EXERCISE AIM
Please return each entry that follows exactly as written, and keep the pictures out.

★ ★ ★ ★

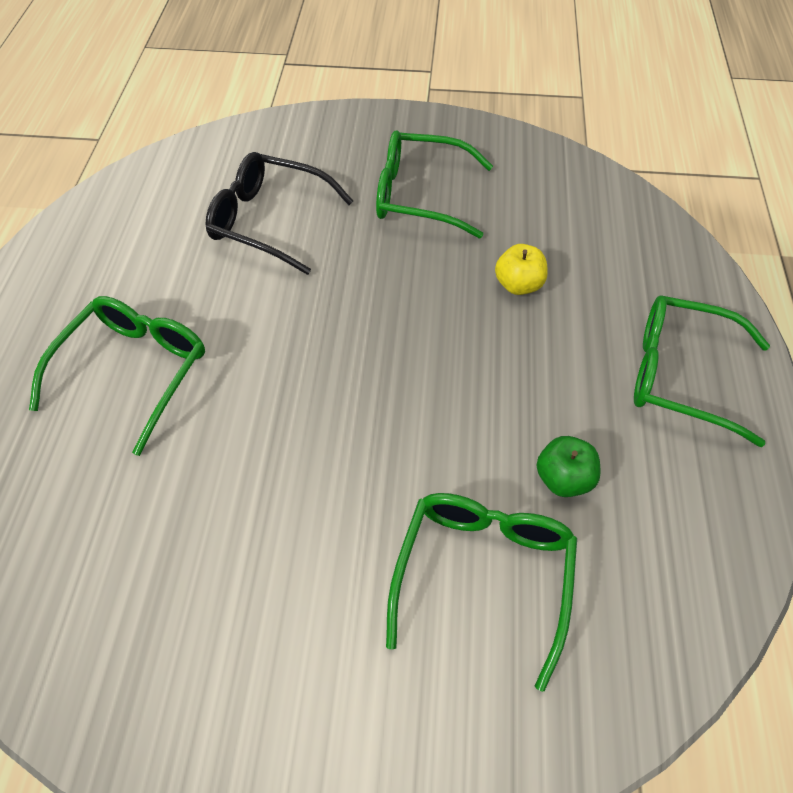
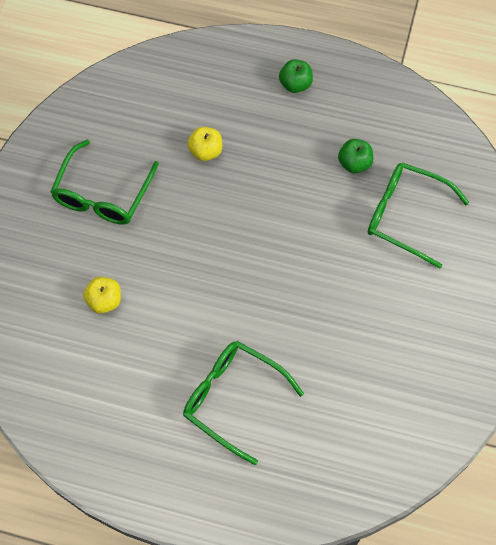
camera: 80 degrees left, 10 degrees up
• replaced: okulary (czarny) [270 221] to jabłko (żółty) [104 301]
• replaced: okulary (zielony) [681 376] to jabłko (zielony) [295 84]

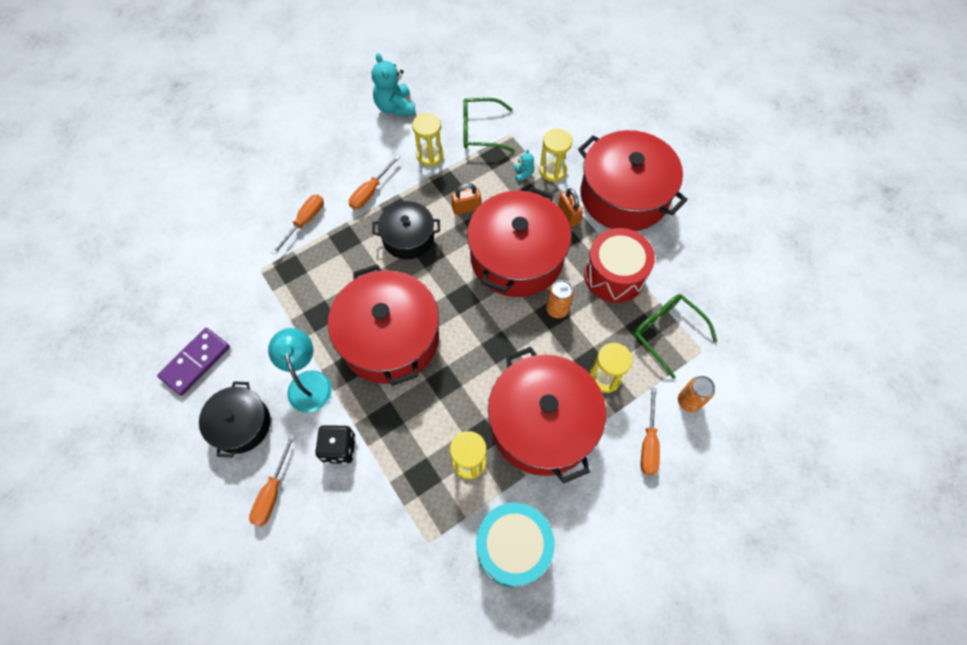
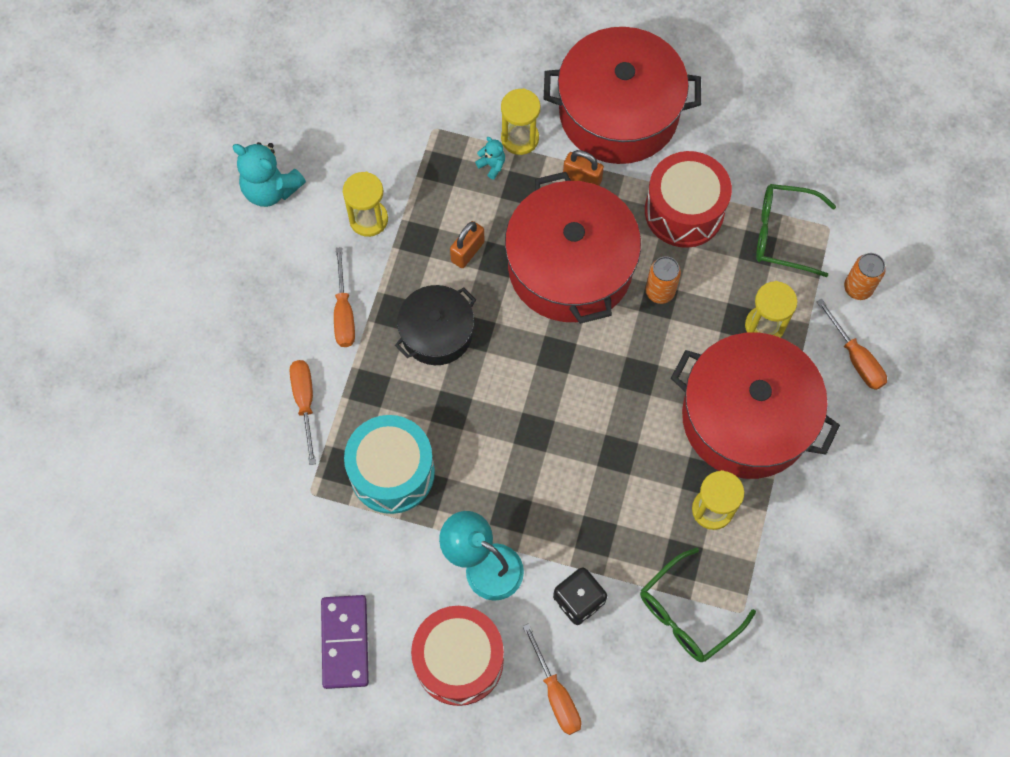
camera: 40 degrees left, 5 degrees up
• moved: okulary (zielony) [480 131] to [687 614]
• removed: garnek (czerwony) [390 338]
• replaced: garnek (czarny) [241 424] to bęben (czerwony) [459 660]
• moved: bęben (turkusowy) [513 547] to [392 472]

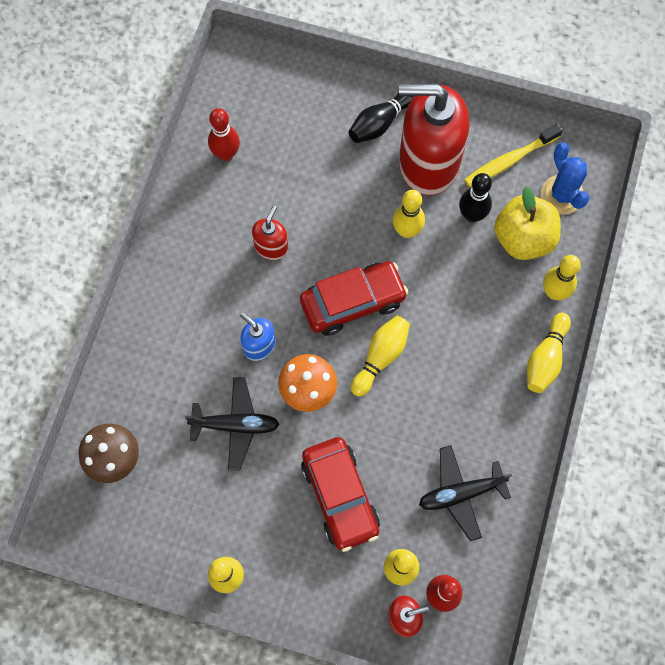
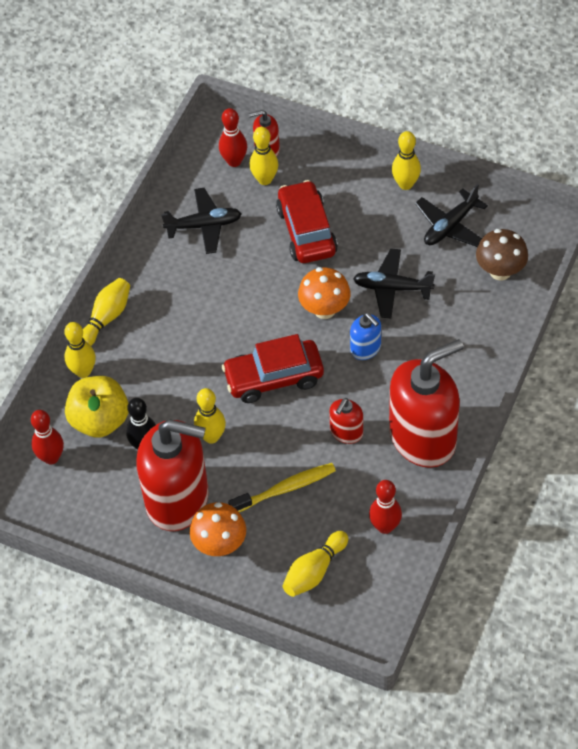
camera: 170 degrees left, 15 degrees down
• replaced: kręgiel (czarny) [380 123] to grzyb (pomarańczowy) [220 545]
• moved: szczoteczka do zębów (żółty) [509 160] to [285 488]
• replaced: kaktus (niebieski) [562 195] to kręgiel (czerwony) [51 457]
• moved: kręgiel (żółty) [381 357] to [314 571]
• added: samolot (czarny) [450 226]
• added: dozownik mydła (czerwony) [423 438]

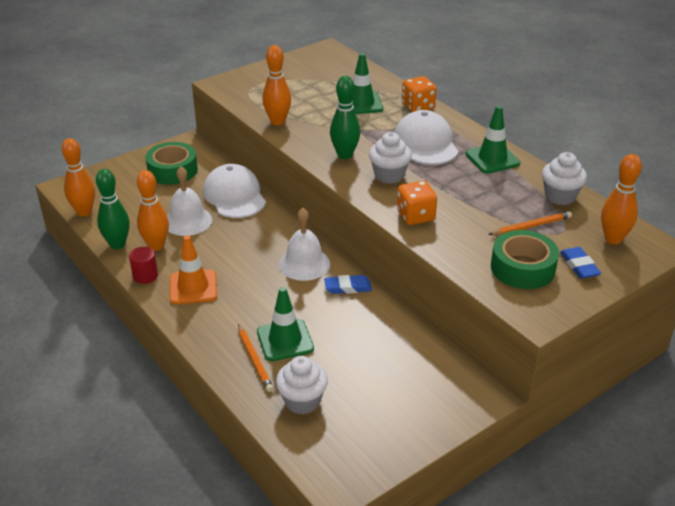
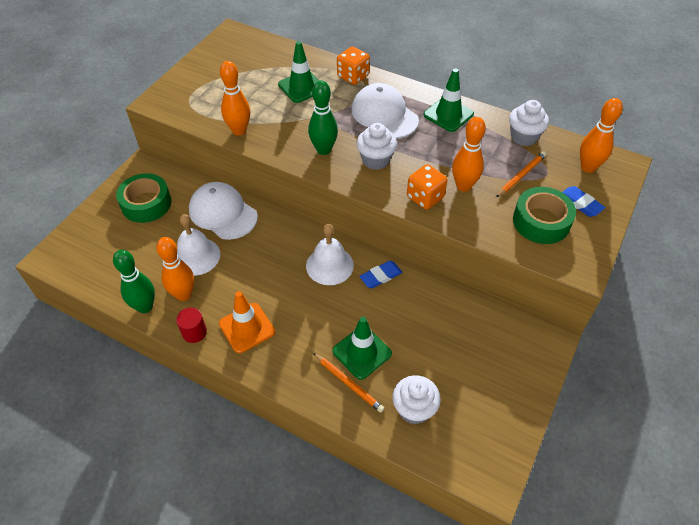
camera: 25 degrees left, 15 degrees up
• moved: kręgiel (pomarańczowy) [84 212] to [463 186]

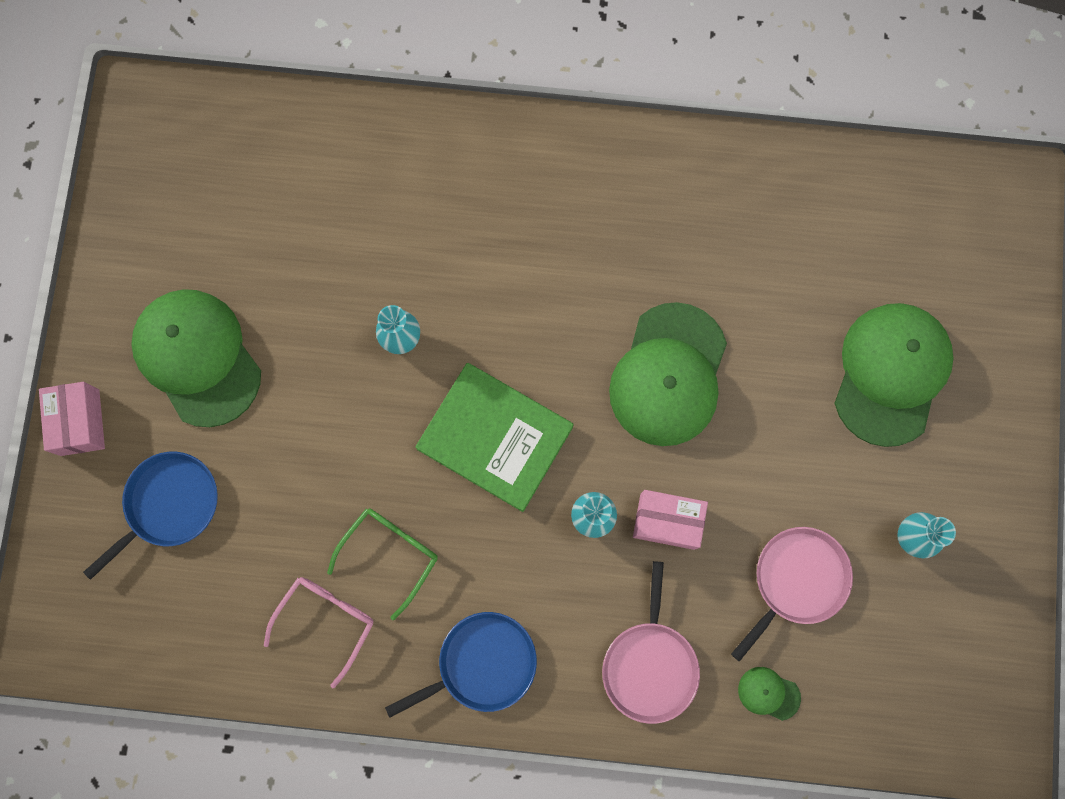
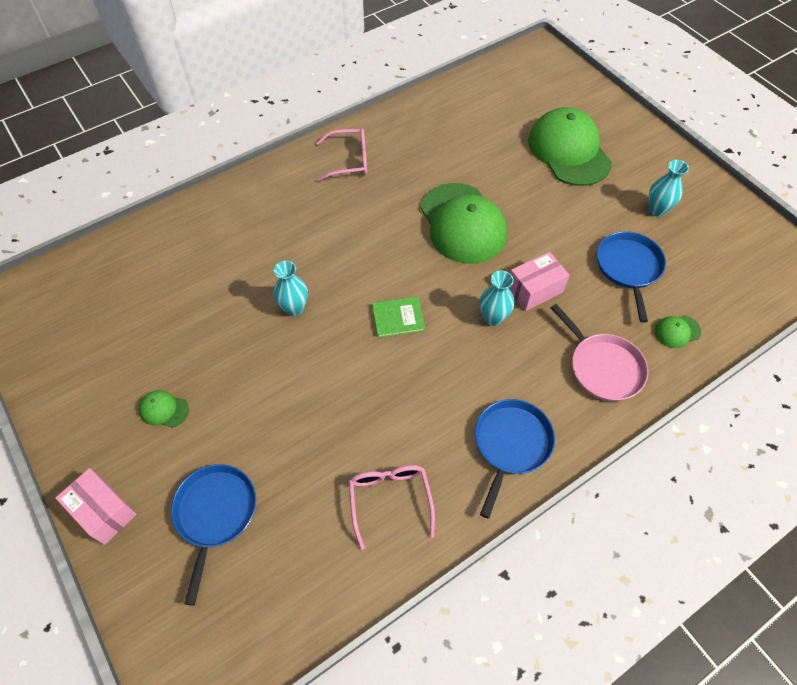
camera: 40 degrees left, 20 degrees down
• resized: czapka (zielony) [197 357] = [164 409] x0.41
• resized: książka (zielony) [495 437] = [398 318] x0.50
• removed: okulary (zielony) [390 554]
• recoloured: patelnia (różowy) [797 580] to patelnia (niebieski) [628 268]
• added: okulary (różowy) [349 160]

★ ★ ★ ★

EXERCISE OUTPUT
camera: 80 degrees left, 10 degrees up
• replaced: okulary (czarny) [270 221] to jabłko (żółty) [104 301]
• replaced: okulary (zielony) [681 376] to jabłko (zielony) [295 84]

camera: 40 degrees left, 5 degrees up
• moved: okulary (zielony) [480 131] to [687 614]
• removed: garnek (czerwony) [390 338]
• replaced: garnek (czarny) [241 424] to bęben (czerwony) [459 660]
• moved: bęben (turkusowy) [513 547] to [392 472]

camera: 170 degrees left, 15 degrees down
• replaced: kręgiel (czarny) [380 123] to grzyb (pomarańczowy) [220 545]
• moved: szczoteczka do zębów (żółty) [509 160] to [285 488]
• replaced: kaktus (niebieski) [562 195] to kręgiel (czerwony) [51 457]
• moved: kręgiel (żółty) [381 357] to [314 571]
• added: samolot (czarny) [450 226]
• added: dozownik mydła (czerwony) [423 438]

camera: 25 degrees left, 15 degrees up
• moved: kręgiel (pomarańczowy) [84 212] to [463 186]

camera: 40 degrees left, 20 degrees down
• resized: czapka (zielony) [197 357] = [164 409] x0.41
• resized: książka (zielony) [495 437] = [398 318] x0.50
• removed: okulary (zielony) [390 554]
• recoloured: patelnia (różowy) [797 580] to patelnia (niebieski) [628 268]
• added: okulary (różowy) [349 160]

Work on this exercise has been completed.